(Object transformation records)
BEGIN

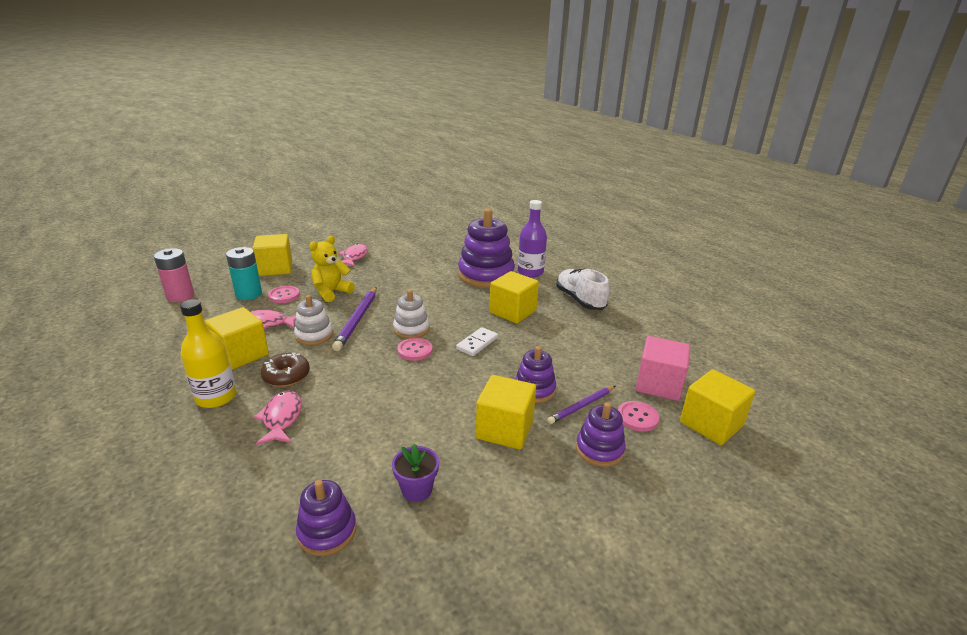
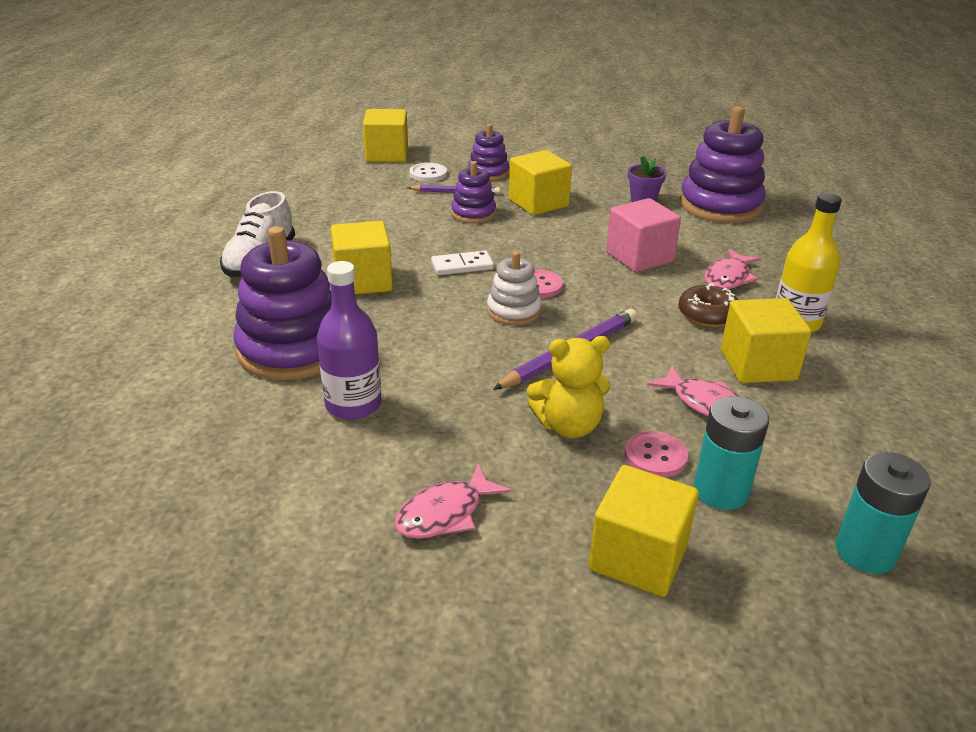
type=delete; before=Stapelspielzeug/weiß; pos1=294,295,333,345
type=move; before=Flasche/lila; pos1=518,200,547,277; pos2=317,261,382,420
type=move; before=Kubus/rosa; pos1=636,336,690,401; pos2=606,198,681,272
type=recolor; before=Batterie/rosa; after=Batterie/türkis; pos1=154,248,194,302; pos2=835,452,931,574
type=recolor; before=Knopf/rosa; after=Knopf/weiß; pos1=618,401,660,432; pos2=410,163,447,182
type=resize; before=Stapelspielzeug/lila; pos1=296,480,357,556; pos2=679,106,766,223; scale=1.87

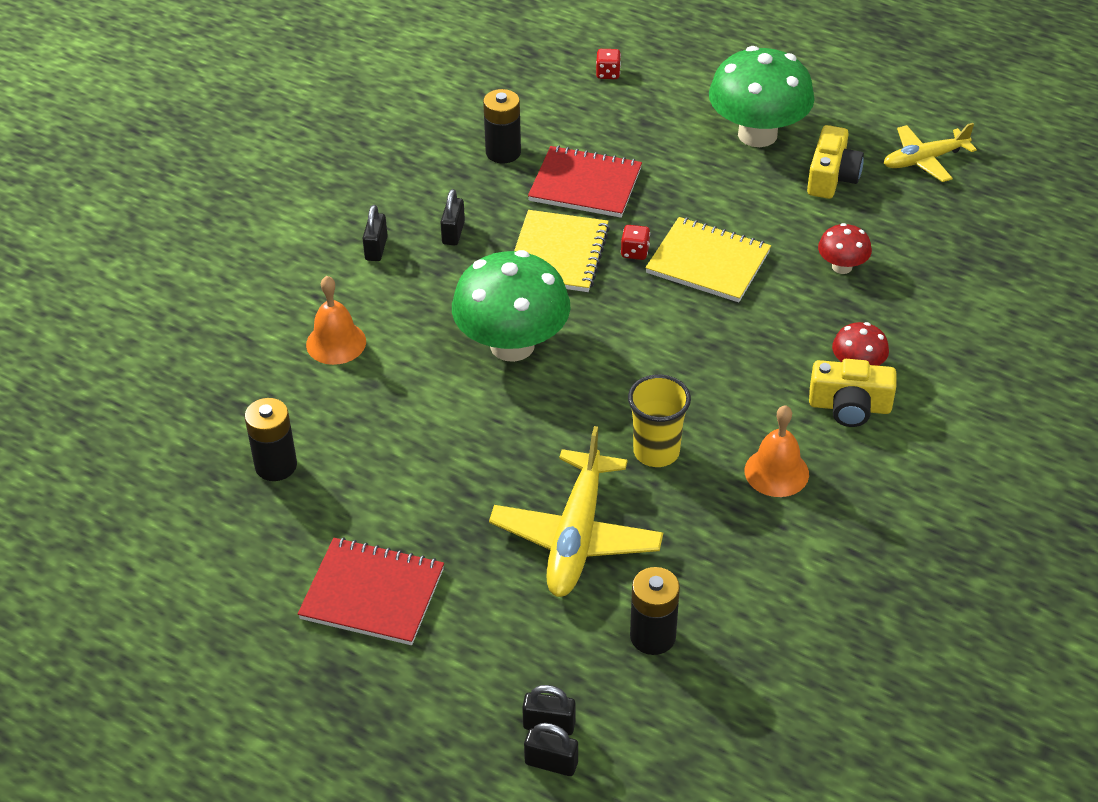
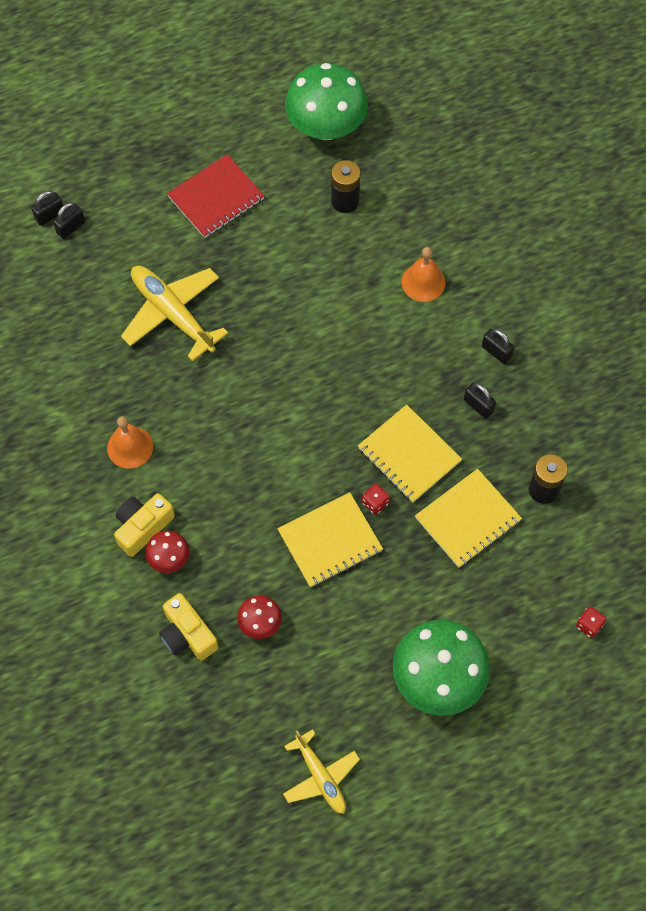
type=delete; before=Becher/gelb; pos1=628,375,691,467
type=delete; before=Batterie/schwarz; pos1=630,567,680,655
type=move; before=Pilz/grün; pos1=452,250,570,362; pos2=285,63,368,140
type=move; before=Kamera/gelb; pos1=807,125,864,199; pos2=159,593,218,661
type=recolor; before=Notizbuch/rot; after=Notizbuch/gelb; pos1=528,145,642,218; pos2=415,469,522,568
type=rotate; before=Flugzeug/gelb; pos1=884,123,977,182; pos2=283,729,360,814; turn=135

END

* ASSIGNMENT
With the pictures left out, please output each line from the one containing "type=recolor; before=Batterie/rosa; after=Batterie/türkis;" through the end of the entries, exactly as it is.

* SOLUTION TO THIS TASK
type=recolor; before=Batterie/rosa; after=Batterie/türkis; pos1=154,248,194,302; pos2=835,452,931,574
type=recolor; before=Knopf/rosa; after=Knopf/weiß; pos1=618,401,660,432; pos2=410,163,447,182
type=resize; before=Stapelspielzeug/lila; pos1=296,480,357,556; pos2=679,106,766,223; scale=1.87

type=delete; before=Becher/gelb; pos1=628,375,691,467
type=delete; before=Batterie/schwarz; pos1=630,567,680,655
type=move; before=Pilz/grün; pos1=452,250,570,362; pos2=285,63,368,140
type=move; before=Kamera/gelb; pos1=807,125,864,199; pos2=159,593,218,661
type=recolor; before=Notizbuch/rot; after=Notizbuch/gelb; pos1=528,145,642,218; pos2=415,469,522,568
type=rotate; before=Flugzeug/gelb; pos1=884,123,977,182; pos2=283,729,360,814; turn=135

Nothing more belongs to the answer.